Information shown Start Marker
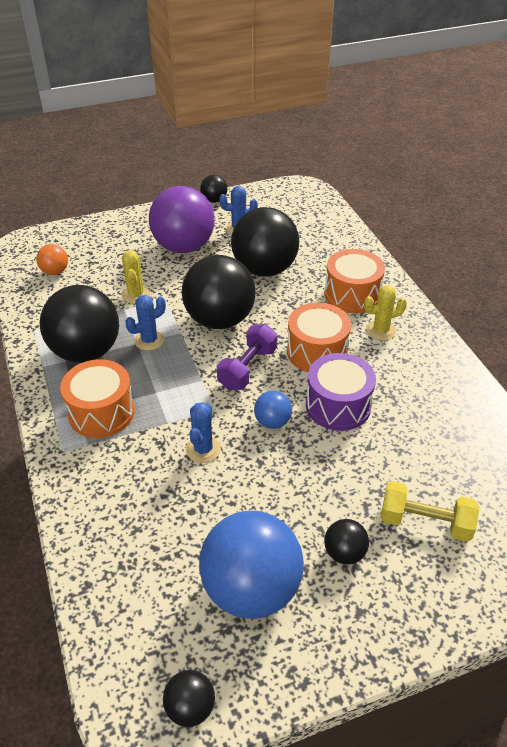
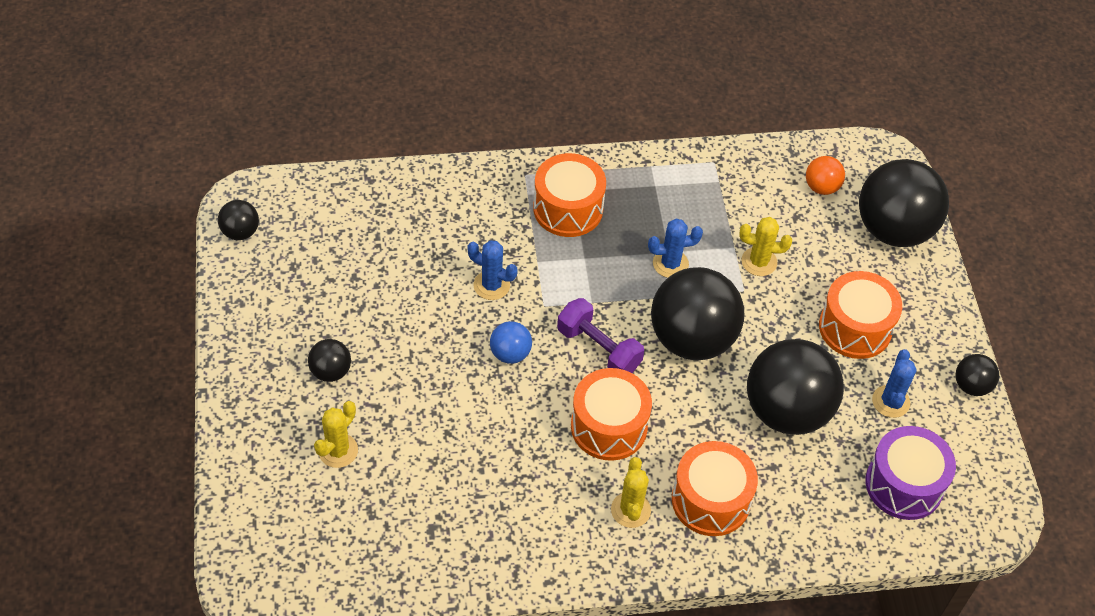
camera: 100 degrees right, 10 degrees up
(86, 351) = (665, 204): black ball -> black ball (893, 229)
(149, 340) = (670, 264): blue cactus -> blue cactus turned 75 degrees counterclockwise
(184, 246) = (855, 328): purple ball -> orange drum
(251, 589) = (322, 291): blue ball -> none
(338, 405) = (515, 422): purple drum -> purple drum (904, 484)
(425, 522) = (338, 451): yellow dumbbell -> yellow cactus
Information shown End Marker
Work item — Filter the entries down to the lines with the word "purple" in them.

Task response —
(184, 246) = (855, 328): purple ball -> orange drum
(338, 405) = (515, 422): purple drum -> purple drum (904, 484)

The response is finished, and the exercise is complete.